Every line with the string "white" should be copied from the data.

Records from a data collection
* * * *

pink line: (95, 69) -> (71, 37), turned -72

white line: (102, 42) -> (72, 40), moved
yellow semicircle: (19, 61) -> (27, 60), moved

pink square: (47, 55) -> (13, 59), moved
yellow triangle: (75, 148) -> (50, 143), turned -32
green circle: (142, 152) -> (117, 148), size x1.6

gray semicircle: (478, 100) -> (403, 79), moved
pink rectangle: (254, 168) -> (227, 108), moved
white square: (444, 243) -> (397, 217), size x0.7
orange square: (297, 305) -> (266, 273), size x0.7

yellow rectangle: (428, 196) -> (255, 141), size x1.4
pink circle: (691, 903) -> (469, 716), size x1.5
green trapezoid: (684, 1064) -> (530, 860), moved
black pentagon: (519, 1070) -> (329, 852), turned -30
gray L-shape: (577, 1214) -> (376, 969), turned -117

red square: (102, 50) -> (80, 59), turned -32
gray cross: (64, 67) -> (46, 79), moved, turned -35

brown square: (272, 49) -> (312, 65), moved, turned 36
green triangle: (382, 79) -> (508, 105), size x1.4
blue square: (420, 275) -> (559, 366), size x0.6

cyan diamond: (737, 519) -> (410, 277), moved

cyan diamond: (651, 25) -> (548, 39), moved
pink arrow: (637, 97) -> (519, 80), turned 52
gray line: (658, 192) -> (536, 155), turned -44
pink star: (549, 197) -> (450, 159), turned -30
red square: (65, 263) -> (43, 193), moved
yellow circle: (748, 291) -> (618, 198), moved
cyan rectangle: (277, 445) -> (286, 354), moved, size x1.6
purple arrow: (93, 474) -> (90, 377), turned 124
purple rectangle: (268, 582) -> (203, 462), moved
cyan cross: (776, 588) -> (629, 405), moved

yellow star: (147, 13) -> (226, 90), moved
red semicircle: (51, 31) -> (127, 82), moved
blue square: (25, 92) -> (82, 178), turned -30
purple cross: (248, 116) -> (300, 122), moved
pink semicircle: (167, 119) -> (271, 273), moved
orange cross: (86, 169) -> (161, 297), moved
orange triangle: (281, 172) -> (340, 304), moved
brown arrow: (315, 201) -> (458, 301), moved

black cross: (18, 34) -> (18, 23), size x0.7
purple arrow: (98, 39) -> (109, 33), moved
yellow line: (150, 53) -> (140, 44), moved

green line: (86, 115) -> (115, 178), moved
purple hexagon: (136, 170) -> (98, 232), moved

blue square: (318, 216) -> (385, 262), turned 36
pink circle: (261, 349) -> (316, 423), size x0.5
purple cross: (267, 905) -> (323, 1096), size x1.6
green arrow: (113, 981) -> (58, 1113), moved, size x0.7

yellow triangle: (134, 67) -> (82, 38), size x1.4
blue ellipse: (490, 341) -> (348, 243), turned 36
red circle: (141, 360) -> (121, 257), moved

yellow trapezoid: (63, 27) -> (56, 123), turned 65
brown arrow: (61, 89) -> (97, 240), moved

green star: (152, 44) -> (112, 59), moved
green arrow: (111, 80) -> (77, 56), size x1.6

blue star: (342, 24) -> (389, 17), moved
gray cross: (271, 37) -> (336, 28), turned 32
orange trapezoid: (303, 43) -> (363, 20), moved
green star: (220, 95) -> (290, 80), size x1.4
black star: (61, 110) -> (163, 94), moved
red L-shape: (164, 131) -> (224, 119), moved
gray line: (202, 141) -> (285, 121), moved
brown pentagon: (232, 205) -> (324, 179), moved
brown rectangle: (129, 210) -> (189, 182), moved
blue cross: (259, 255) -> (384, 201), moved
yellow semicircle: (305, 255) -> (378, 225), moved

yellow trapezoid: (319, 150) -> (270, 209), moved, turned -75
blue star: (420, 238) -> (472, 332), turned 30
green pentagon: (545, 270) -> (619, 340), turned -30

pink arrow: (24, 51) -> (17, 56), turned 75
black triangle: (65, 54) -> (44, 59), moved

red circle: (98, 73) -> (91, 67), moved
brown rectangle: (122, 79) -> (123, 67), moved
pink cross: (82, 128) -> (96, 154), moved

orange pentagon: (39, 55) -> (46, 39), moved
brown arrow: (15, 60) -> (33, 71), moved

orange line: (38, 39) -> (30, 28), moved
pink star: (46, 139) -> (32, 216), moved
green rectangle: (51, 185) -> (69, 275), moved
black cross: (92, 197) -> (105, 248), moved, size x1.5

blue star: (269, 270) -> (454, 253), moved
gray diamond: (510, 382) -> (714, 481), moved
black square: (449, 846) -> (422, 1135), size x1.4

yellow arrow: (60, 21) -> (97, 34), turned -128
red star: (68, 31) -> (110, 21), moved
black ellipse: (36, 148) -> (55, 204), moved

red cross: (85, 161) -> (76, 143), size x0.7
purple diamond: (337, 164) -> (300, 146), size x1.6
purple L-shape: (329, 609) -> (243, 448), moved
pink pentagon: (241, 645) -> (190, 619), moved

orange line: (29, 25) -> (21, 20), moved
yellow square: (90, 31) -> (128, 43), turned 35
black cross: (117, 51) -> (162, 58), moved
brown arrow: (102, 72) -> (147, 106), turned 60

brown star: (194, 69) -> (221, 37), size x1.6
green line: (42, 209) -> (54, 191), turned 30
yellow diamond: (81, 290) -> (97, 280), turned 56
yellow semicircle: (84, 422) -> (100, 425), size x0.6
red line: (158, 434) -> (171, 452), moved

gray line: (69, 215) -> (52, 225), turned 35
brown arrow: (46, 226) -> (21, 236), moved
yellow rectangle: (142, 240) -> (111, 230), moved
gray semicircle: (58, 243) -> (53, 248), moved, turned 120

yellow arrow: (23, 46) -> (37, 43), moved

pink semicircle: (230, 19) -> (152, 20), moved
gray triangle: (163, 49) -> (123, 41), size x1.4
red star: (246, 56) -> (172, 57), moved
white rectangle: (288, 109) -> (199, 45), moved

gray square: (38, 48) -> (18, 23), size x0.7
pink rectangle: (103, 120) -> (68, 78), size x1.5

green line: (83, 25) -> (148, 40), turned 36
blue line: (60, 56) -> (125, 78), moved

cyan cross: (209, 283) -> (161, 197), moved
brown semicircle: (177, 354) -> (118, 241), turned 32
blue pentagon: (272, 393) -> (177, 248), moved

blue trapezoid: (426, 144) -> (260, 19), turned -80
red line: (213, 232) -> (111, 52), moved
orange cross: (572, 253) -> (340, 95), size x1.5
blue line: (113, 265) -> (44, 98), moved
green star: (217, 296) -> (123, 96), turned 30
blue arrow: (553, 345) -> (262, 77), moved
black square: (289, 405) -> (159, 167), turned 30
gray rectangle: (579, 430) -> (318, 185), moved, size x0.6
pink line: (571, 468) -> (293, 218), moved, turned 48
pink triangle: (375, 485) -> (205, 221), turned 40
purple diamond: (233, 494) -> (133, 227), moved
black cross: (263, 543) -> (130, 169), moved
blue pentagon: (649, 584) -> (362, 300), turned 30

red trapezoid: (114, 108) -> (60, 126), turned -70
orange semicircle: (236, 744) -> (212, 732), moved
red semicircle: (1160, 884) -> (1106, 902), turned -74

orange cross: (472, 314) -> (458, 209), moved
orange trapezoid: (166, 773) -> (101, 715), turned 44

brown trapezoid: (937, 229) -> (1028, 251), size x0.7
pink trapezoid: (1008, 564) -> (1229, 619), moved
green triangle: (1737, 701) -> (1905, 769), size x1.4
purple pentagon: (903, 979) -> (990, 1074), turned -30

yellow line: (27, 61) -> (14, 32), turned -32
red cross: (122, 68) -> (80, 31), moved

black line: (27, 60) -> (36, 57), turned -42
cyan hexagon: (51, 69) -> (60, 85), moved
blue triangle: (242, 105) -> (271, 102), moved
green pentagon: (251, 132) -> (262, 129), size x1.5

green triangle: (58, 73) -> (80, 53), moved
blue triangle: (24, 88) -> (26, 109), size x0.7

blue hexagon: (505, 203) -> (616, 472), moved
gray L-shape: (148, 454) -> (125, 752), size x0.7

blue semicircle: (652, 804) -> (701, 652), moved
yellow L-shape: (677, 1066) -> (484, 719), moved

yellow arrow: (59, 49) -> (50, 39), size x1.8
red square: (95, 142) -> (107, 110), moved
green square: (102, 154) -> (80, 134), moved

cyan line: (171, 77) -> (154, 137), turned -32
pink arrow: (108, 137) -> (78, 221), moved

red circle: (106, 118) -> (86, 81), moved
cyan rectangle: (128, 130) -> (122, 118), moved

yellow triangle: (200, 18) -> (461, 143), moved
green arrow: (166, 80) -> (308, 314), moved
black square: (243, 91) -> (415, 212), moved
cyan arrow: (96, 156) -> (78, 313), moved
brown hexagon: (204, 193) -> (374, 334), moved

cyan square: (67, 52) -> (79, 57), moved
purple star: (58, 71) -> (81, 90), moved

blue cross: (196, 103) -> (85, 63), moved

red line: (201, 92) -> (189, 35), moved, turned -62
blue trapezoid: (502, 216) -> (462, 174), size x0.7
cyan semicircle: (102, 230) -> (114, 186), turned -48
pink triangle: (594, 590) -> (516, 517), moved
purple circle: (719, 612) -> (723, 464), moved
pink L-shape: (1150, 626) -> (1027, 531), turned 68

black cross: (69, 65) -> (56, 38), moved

* * * *

» FINISHED TASK
white line: (102, 42) -> (72, 40), moved
white square: (444, 243) -> (397, 217), size x0.7
white rectangle: (288, 109) -> (199, 45), moved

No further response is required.